## Exercise prompt
All lines from the one that contains "[(216,0),(224,12),(243,0),(216,0)]" to the end of the data must be retyped exactly. Pictures are not retyped.

^^^^

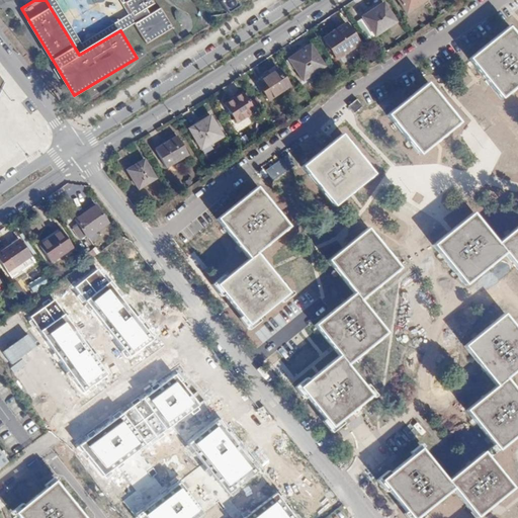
[(122,0),(119,2),(128,16),(135,12),(138,17),(130,22),(143,44),(170,27),(157,6),(146,12),(143,7),(151,3),(149,0),(122,0)]
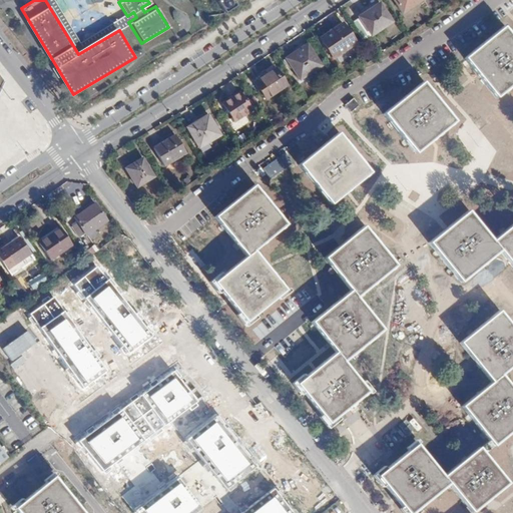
[(216,0),(224,12),(243,0),(216,0)]
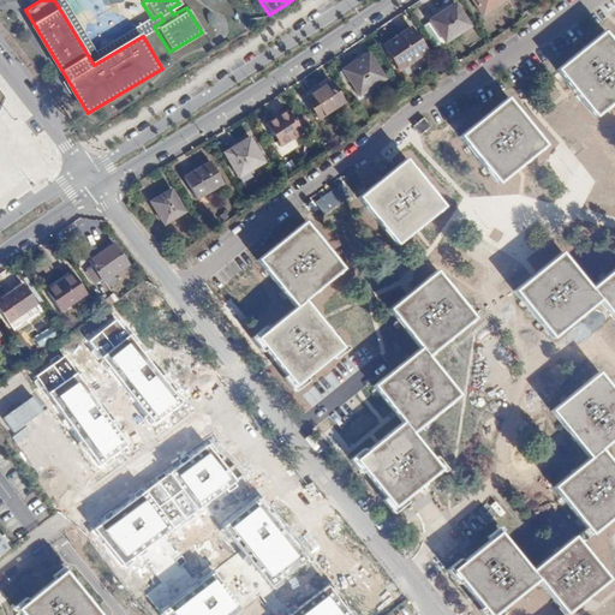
[(511,0),(477,0),(487,15),(511,0)]
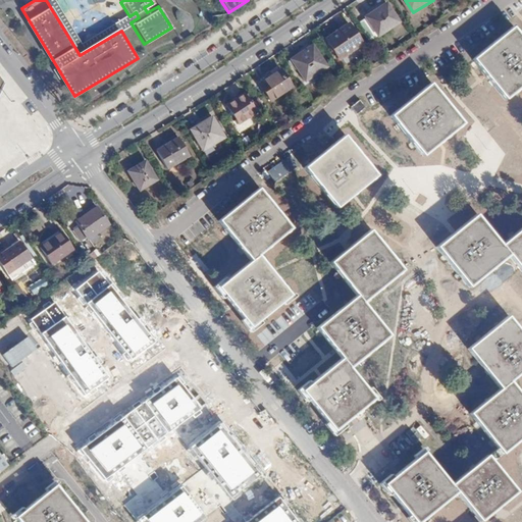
[(387,6),(367,17),(378,37),(399,25),(387,6)]
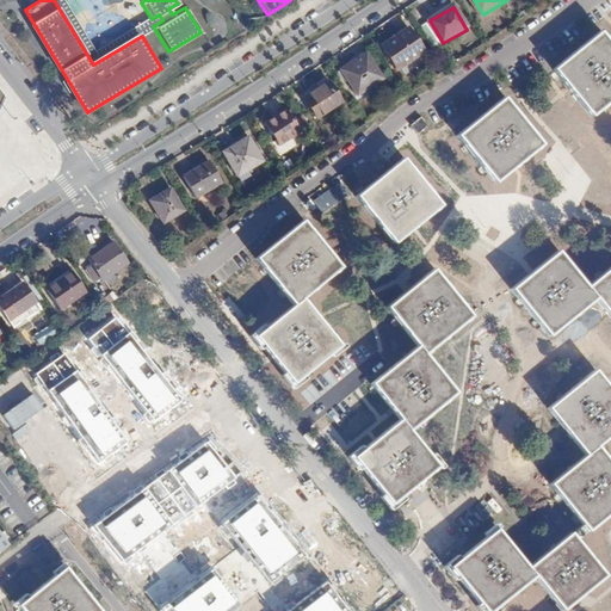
[(412,31),(382,49),(396,72),(426,54),(412,31)]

^^^^

## Completed exercise
[(216,0),(224,12),(243,0),(216,0)]
[(511,0),(477,0),(487,15),(511,0)]
[(387,6),(367,17),(378,37),(399,25),(387,6)]
[(412,31),(382,49),(396,72),(426,54),(412,31)]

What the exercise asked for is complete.